Consegna
Trascriva senza alcuna modifica tutte le righe dei record riportati di seguito, omettendo le immagini.

Record
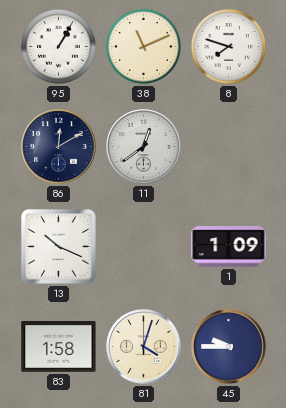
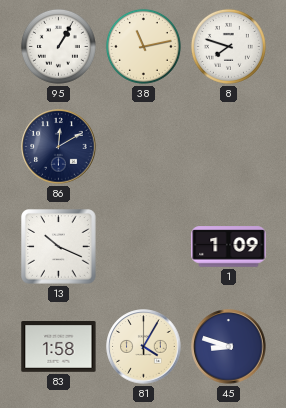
38: 11:11 -> 11:13
11: 12:39 -> none
81: 4:03 -> 4:05
45: 9:45 -> 8:48
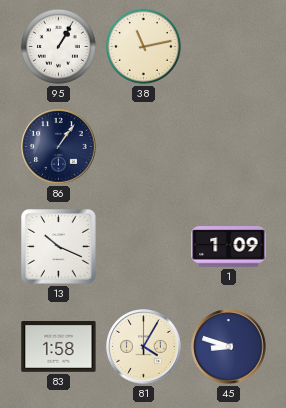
8: 7:48 -> none
86: 12:10 -> 1:06
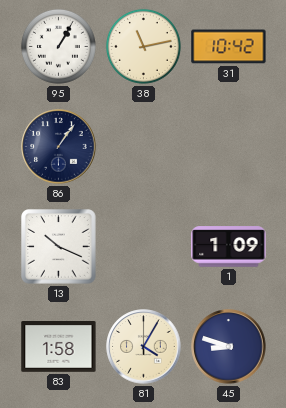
31: none -> 10:42
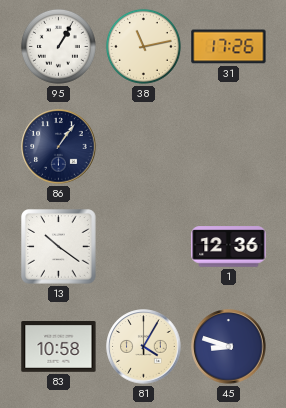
31: 10:42 -> 17:26
13: 10:19 -> 10:21
1: 1:09 -> 12:36
83: 1:58 -> 10:58
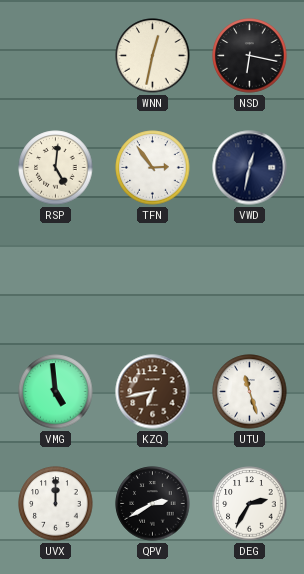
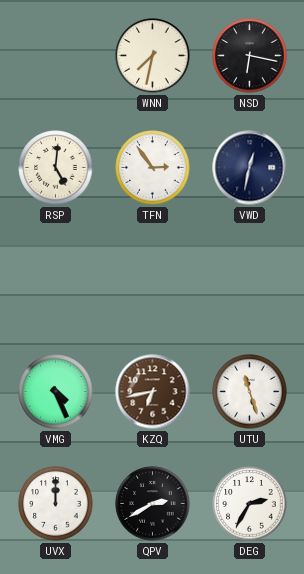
WNN: 12:32 -> 7:32
VMG: 4:59 -> 4:26
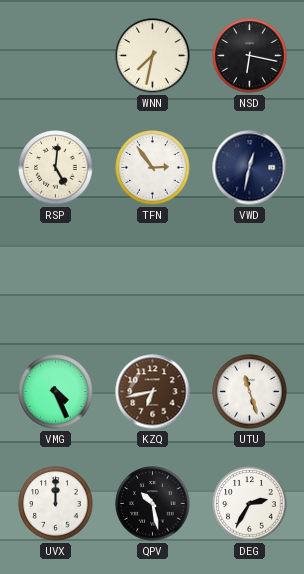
QPV: 2:40 -> 10:28
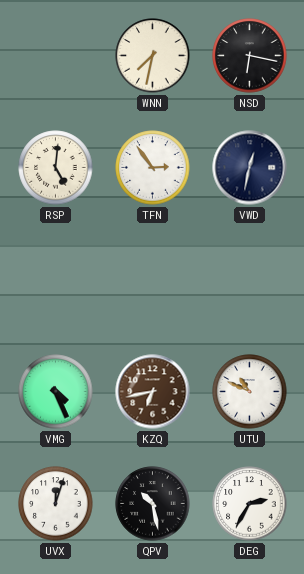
UTU: 11:27 -> 10:49
UVX: 12:00 -> 12:03
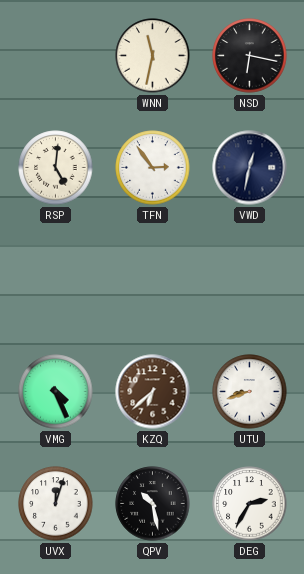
WNN: 7:32 -> 11:32
KZQ: 6:43 -> 6:38
UTU: 10:49 -> 8:42
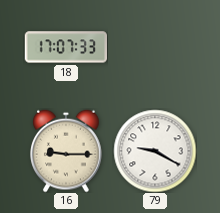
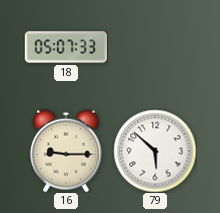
18: 17:07 -> 05:07
79: 9:20 -> 5:52
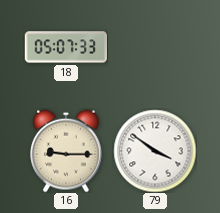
79: 5:52 -> 3:51
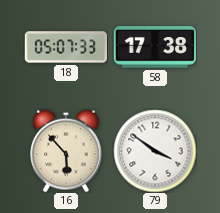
58: none -> 17:38
16: 9:15 -> 5:53
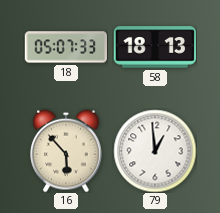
58: 17:38 -> 18:13
79: 3:51 -> 12:59
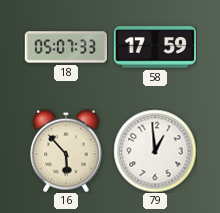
58: 18:13 -> 17:59
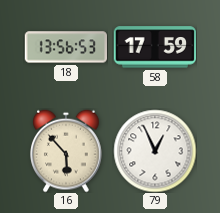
18: 05:07 -> 13:56
79: 12:59 -> 12:56
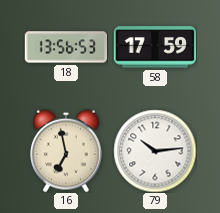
16: 5:53 -> 6:58
79: 12:56 -> 10:14
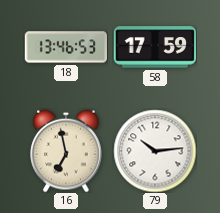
18: 13:56 -> 13:46
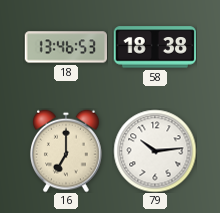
58: 17:59 -> 18:38
16: 6:58 -> 7:00
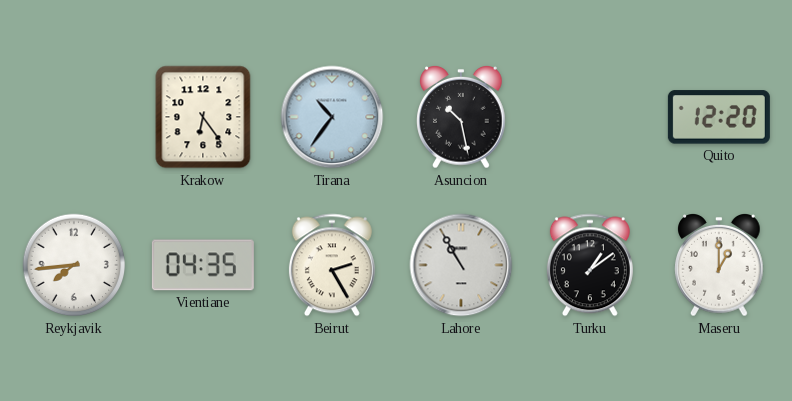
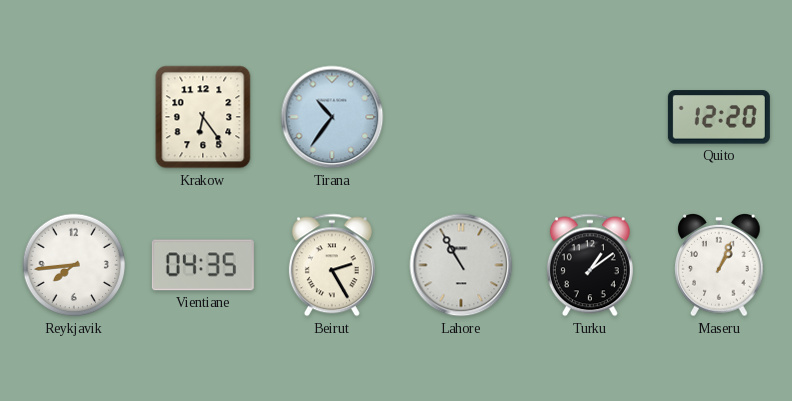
Asuncion: 10:28 -> none
Maseru: 1:00 -> 1:04
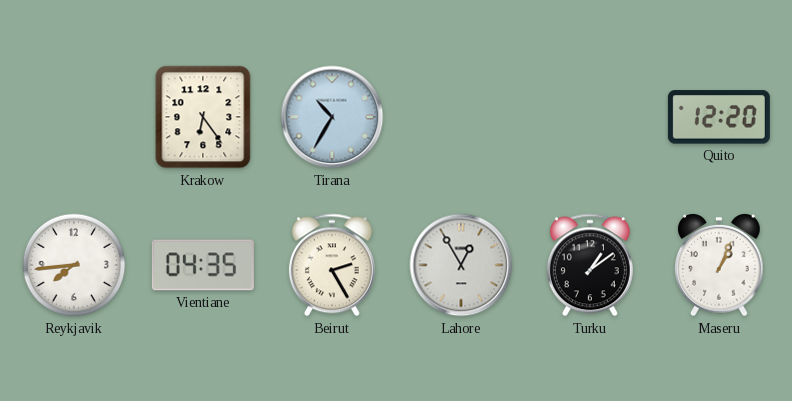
Tirana: 10:36 -> 10:35
Lahore: 10:55 -> 12:55
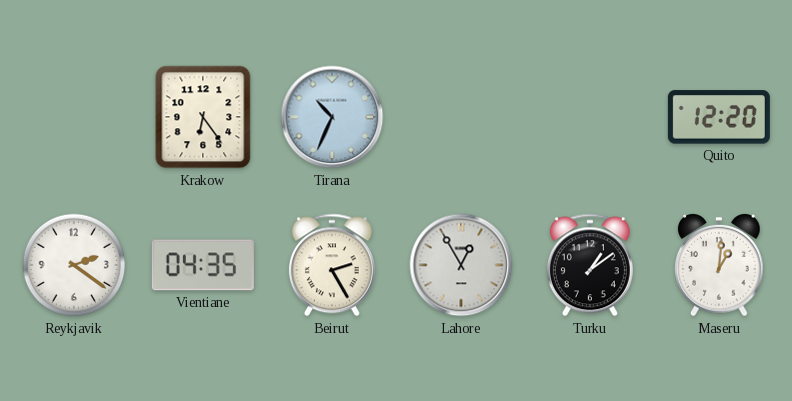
Tirana: 10:35 -> 10:34
Reykjavik: 7:44 -> 2:21
Maseru: 1:04 -> 1:01
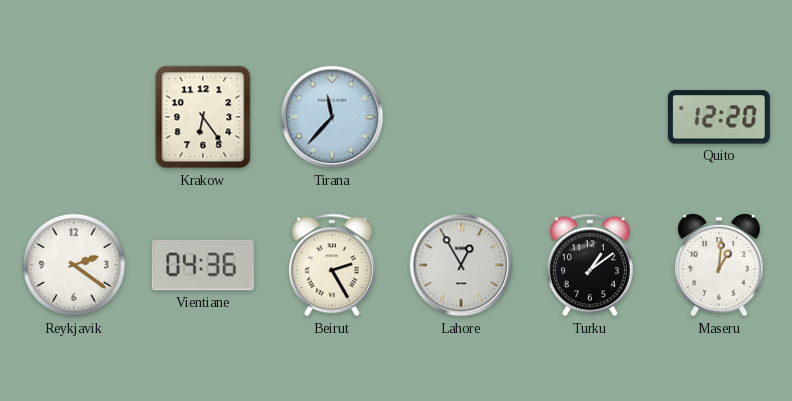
Tirana: 10:34 -> 11:37
Vientiane: 04:35 -> 04:36
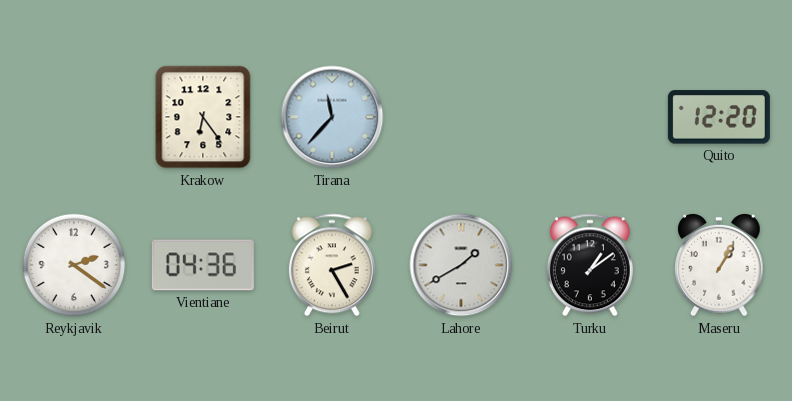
Lahore: 12:55 -> 1:40
Maseru: 1:01 -> 1:05
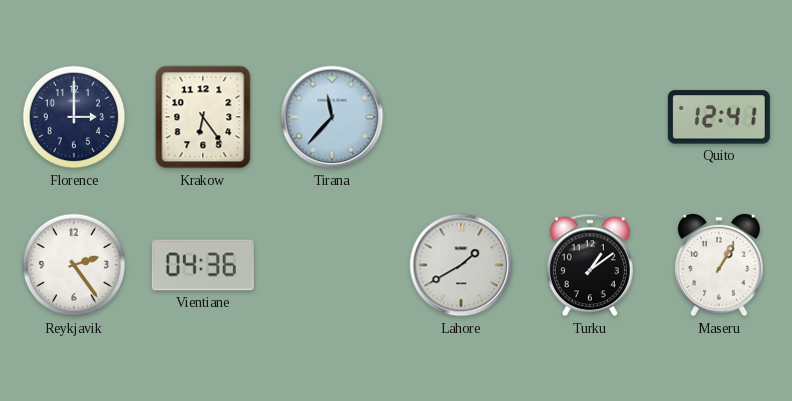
Florence: none -> 3:00
Quito: 12:20 -> 12:41
Reykjavik: 2:21 -> 2:24
Beirut: 2:25 -> none
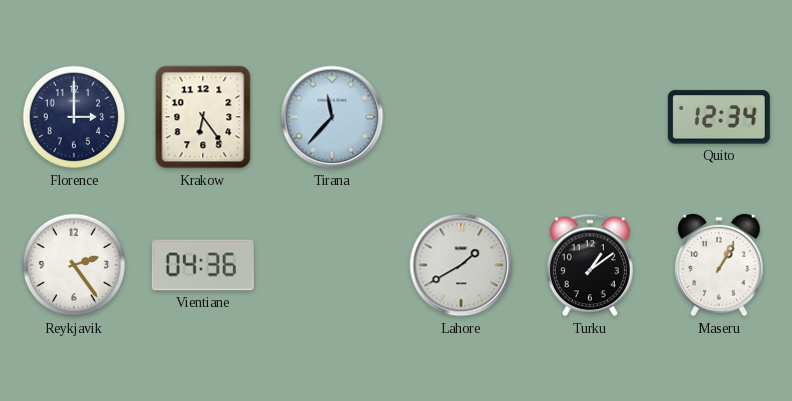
Quito: 12:41 -> 12:34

Esercizio svolto
38: 11:11 -> 11:13
11: 12:39 -> none
81: 4:03 -> 4:05
45: 9:45 -> 8:48
8: 7:48 -> none
86: 12:10 -> 1:06
31: none -> 10:42
31: 10:42 -> 17:26
13: 10:19 -> 10:21
1: 1:09 -> 12:36
83: 1:58 -> 10:58
WNN: 12:32 -> 7:32
VMG: 4:59 -> 4:26
QPV: 2:40 -> 10:28
UTU: 11:27 -> 10:49
UVX: 12:00 -> 12:03
WNN: 7:32 -> 11:32
KZQ: 6:43 -> 6:38
UTU: 10:49 -> 8:42
18: 17:07 -> 05:07
79: 9:20 -> 5:52
79: 5:52 -> 3:51
58: none -> 17:38
16: 9:15 -> 5:53
58: 17:38 -> 18:13
79: 3:51 -> 12:59
58: 18:13 -> 17:59
18: 05:07 -> 13:56
79: 12:59 -> 12:56
16: 5:53 -> 6:58
79: 12:56 -> 10:14
18: 13:56 -> 13:46
58: 17:59 -> 18:38
16: 6:58 -> 7:00
Asuncion: 10:28 -> none
Maseru: 1:00 -> 1:04
Tirana: 10:36 -> 10:35
Lahore: 10:55 -> 12:55
Tirana: 10:35 -> 10:34
Reykjavik: 7:44 -> 2:21
Maseru: 1:04 -> 1:01
Tirana: 10:34 -> 11:37
Vientiane: 04:35 -> 04:36
Lahore: 12:55 -> 1:40
Maseru: 1:01 -> 1:05
Florence: none -> 3:00
Quito: 12:20 -> 12:41
Reykjavik: 2:21 -> 2:24
Beirut: 2:25 -> none
Quito: 12:41 -> 12:34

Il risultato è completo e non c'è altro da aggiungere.